List each line of the data that holds the string "tower".

Material shown

Content starts

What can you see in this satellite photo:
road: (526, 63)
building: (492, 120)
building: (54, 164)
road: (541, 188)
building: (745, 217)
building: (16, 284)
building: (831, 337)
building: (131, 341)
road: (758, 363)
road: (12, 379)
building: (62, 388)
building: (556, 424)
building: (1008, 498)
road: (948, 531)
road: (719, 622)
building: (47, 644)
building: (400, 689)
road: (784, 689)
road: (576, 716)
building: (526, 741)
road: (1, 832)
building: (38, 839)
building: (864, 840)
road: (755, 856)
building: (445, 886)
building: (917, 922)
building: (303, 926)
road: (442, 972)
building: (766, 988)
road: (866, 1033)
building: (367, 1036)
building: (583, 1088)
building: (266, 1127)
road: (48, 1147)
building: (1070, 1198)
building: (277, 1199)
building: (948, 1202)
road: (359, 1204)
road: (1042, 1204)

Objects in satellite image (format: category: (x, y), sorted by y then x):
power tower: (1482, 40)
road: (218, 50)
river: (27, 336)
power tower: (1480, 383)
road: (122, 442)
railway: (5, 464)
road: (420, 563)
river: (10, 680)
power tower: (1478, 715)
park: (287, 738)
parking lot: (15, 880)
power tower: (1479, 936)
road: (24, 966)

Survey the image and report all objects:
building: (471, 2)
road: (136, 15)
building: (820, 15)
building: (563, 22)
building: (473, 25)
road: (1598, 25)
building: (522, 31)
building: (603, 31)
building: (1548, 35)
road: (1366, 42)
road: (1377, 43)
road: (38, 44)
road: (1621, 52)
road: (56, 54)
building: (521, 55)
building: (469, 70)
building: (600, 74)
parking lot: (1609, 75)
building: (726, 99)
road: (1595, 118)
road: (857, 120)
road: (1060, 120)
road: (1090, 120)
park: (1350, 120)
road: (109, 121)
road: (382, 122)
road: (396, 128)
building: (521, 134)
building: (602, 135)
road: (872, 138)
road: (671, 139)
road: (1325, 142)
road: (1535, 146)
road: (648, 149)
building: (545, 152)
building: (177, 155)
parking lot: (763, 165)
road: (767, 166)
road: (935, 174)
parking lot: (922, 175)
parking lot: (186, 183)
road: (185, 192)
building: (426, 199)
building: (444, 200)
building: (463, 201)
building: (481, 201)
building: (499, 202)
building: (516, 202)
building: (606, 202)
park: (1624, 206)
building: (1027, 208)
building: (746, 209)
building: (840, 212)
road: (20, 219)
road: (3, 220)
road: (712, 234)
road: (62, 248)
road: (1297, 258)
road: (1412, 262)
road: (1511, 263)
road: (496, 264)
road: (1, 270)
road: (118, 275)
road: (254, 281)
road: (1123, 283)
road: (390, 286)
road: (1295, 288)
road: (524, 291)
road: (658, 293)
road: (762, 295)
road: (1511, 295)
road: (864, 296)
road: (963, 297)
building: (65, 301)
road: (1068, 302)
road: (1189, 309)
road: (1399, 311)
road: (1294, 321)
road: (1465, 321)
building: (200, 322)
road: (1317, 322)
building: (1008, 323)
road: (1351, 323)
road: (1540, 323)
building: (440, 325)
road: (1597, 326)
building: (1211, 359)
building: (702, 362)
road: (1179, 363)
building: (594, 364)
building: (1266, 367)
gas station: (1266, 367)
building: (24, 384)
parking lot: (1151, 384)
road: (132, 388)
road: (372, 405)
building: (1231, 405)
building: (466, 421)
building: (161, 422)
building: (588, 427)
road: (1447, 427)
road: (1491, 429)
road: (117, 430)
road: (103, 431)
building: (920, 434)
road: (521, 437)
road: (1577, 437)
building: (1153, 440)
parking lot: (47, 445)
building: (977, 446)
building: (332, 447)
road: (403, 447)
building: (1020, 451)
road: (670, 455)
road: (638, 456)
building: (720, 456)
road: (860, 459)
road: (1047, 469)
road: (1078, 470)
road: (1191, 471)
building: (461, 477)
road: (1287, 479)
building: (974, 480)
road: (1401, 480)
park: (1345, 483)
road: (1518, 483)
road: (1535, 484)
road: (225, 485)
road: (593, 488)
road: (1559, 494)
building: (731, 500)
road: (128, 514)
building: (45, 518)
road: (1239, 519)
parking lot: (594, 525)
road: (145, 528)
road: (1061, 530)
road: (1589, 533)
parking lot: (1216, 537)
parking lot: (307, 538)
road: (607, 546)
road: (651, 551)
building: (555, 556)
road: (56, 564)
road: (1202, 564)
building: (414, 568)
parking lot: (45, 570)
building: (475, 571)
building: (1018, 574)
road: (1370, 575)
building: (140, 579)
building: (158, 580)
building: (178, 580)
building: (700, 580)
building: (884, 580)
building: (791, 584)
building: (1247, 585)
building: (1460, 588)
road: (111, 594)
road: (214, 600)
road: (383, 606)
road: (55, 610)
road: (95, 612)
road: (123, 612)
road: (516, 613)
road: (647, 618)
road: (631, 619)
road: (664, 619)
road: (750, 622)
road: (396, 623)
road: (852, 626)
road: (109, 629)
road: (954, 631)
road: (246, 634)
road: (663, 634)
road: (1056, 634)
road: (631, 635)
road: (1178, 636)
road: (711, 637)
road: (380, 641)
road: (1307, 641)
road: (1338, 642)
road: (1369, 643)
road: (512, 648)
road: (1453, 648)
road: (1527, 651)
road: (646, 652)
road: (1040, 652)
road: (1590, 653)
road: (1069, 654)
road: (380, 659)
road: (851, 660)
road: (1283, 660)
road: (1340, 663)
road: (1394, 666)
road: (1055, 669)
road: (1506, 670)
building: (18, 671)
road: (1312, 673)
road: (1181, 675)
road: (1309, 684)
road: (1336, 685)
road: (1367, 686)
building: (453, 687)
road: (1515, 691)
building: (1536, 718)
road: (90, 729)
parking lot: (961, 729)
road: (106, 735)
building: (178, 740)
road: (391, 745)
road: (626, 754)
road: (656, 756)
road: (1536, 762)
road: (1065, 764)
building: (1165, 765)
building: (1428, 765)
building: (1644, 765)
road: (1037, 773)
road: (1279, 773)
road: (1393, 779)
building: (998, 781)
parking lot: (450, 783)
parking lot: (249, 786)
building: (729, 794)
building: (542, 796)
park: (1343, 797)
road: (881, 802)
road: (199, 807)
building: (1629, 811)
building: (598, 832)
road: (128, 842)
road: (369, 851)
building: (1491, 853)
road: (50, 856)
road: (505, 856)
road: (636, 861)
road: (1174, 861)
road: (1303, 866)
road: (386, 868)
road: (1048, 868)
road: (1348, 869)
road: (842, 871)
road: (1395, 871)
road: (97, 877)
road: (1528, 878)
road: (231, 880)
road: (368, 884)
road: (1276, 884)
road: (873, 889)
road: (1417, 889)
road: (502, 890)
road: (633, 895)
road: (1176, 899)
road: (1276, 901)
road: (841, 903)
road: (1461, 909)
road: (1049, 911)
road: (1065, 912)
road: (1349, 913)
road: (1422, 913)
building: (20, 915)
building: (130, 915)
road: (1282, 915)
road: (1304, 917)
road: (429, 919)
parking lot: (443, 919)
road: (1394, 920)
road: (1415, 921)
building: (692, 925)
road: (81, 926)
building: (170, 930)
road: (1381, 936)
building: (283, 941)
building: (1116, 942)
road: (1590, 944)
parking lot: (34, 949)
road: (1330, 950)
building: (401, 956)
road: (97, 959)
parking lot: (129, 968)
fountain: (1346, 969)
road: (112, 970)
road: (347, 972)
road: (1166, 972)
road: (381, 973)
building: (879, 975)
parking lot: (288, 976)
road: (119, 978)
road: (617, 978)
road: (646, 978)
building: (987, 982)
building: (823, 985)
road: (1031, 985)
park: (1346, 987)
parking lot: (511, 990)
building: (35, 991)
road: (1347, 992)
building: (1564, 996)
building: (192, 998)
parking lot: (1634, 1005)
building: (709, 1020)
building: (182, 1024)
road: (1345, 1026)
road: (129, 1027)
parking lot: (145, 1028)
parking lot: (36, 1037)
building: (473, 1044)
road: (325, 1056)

Content ends

Solved problem
power tower: (1482, 40)
power tower: (1480, 383)
power tower: (1478, 715)
power tower: (1479, 936)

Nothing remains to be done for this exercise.